- **Task details**: Exact copy, no pictures: reproduce every record below as it stands.

(Before-and-after change data)

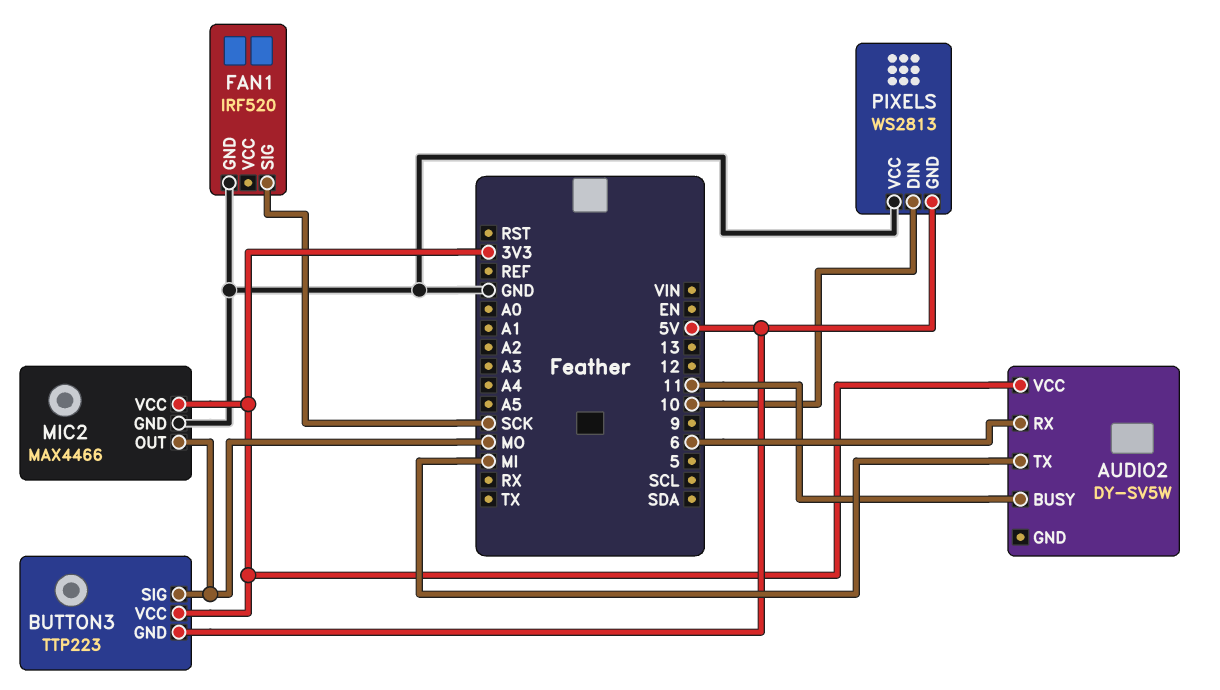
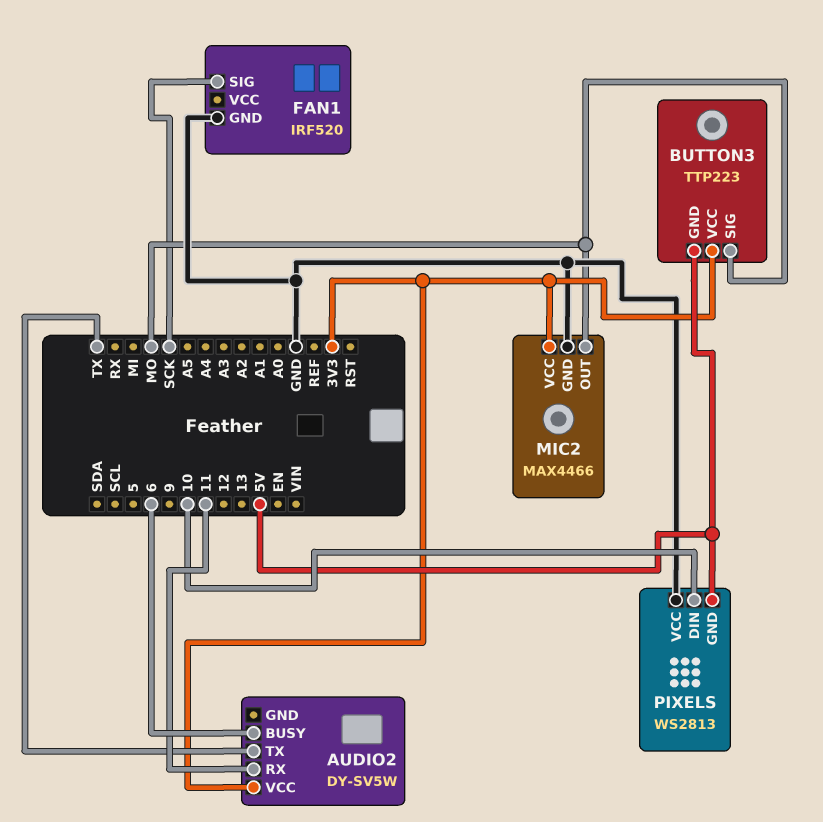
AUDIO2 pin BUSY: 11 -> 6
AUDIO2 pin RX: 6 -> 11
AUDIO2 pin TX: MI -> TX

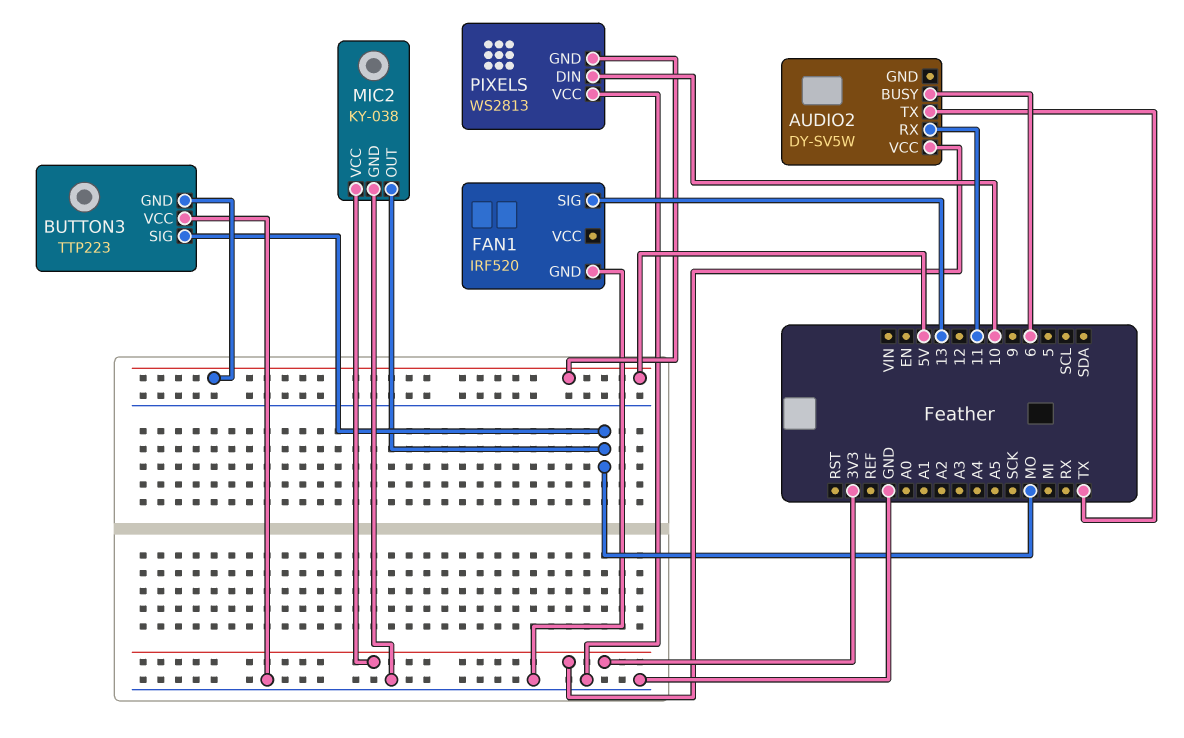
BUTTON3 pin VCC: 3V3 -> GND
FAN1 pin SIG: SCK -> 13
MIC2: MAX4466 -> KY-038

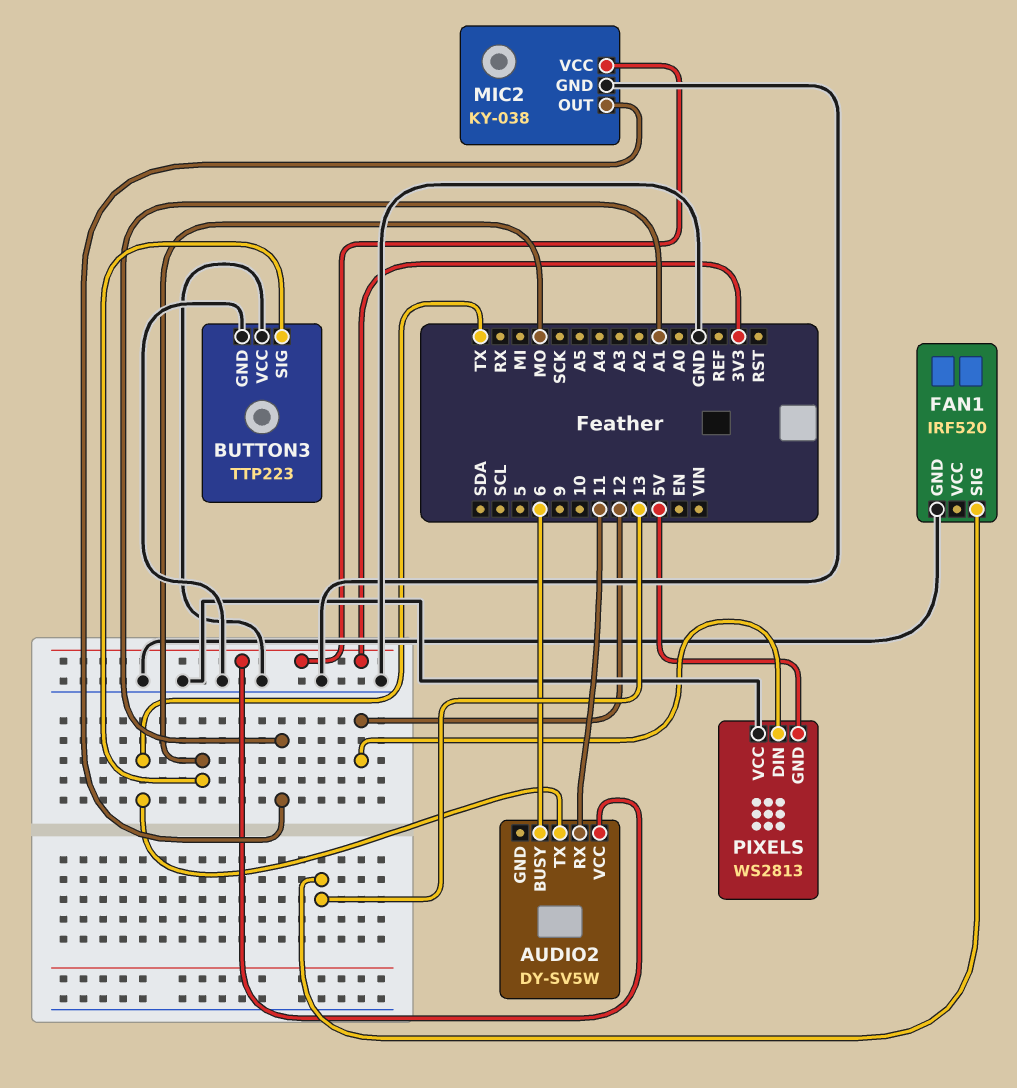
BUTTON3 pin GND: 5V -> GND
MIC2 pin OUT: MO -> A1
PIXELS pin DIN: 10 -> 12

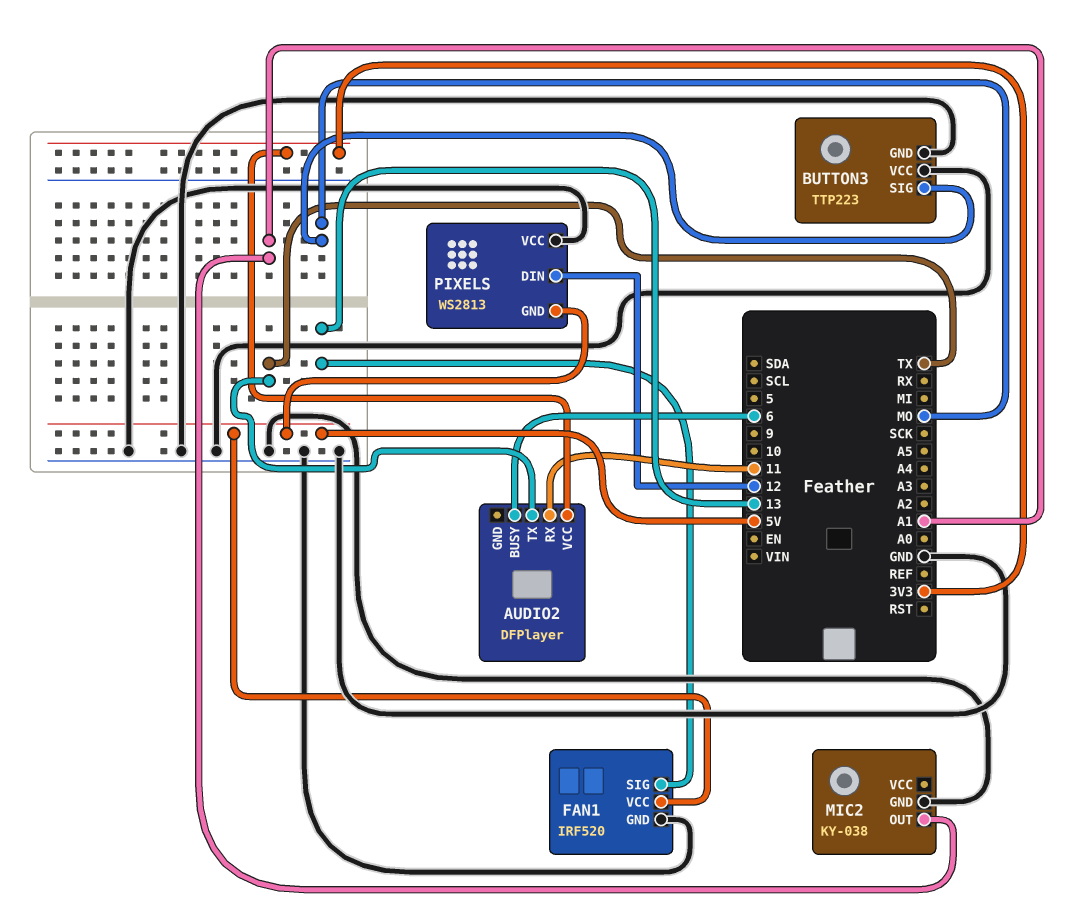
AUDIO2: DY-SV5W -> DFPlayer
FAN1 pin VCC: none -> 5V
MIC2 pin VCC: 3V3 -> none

- **Problem solution**:
AUDIO2 pin BUSY: 11 -> 6
AUDIO2 pin RX: 6 -> 11
AUDIO2 pin TX: MI -> TX

BUTTON3 pin VCC: 3V3 -> GND
FAN1 pin SIG: SCK -> 13
MIC2: MAX4466 -> KY-038

BUTTON3 pin GND: 5V -> GND
MIC2 pin OUT: MO -> A1
PIXELS pin DIN: 10 -> 12

AUDIO2: DY-SV5W -> DFPlayer
FAN1 pin VCC: none -> 5V
MIC2 pin VCC: 3V3 -> none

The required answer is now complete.